Stored data entries:
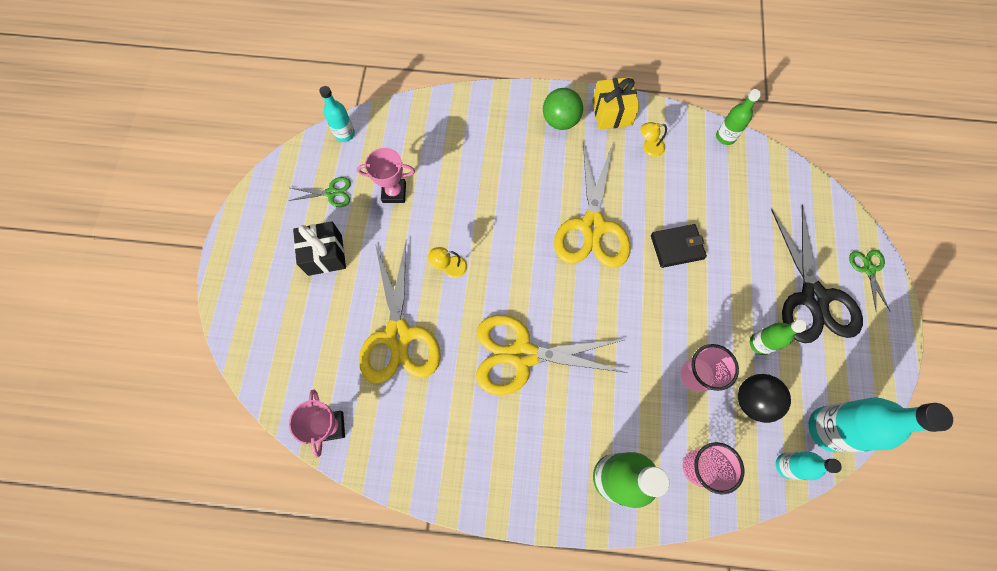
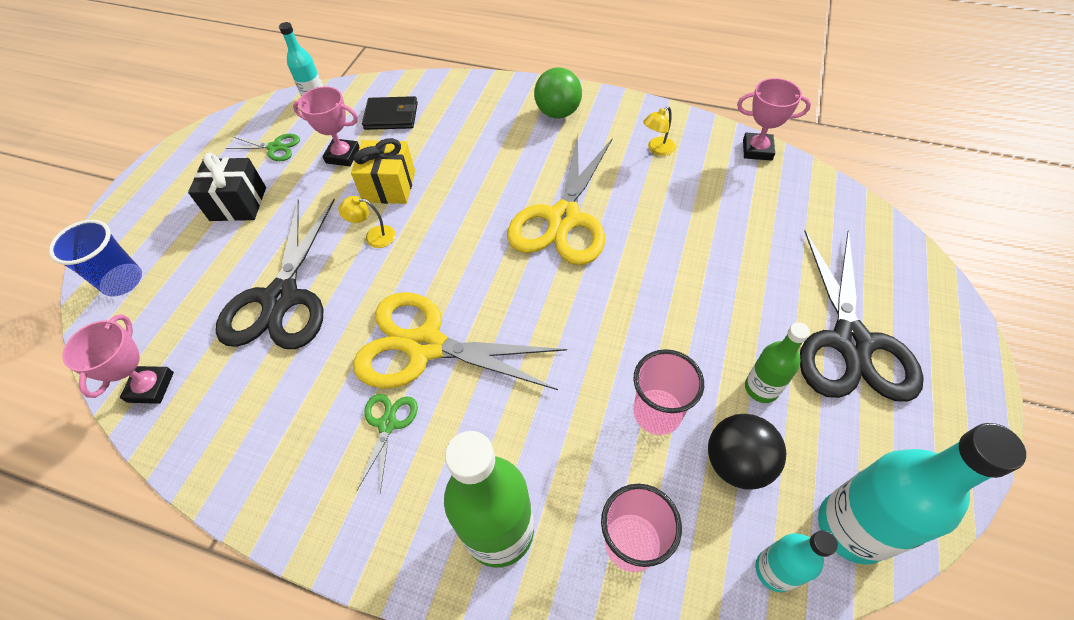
camera: 15 degrees right, 15 degrees down
yellow scissors [359,241,441,384] -> black scissors [216,199,335,349]
yellow gift [592,77,640,130] -> yellow gift moved to [351,138,415,204]
yellow lamp [640,122,667,157] -> yellow lamp turned 45 degrees counterclockwise [643,106,676,156]
black wallet [651,224,707,268] -> black wallet moved to [362,96,418,130]
green bottle [716,89,761,145] -> pink trophy [737,78,811,161]
green scissors [849,250,890,312] -> green scissors moved to [357,394,418,493]
none -> blue cup [49,220,142,296]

Exercise description
Restate the data word for word from its first line through the line with "yellow lamp [640,122,667,157]", leaving out any picture along the way.

Answer space
camera: 15 degrees right, 15 degrees down
yellow scissors [359,241,441,384] -> black scissors [216,199,335,349]
yellow gift [592,77,640,130] -> yellow gift moved to [351,138,415,204]
yellow lamp [640,122,667,157] -> yellow lamp turned 45 degrees counterclockwise [643,106,676,156]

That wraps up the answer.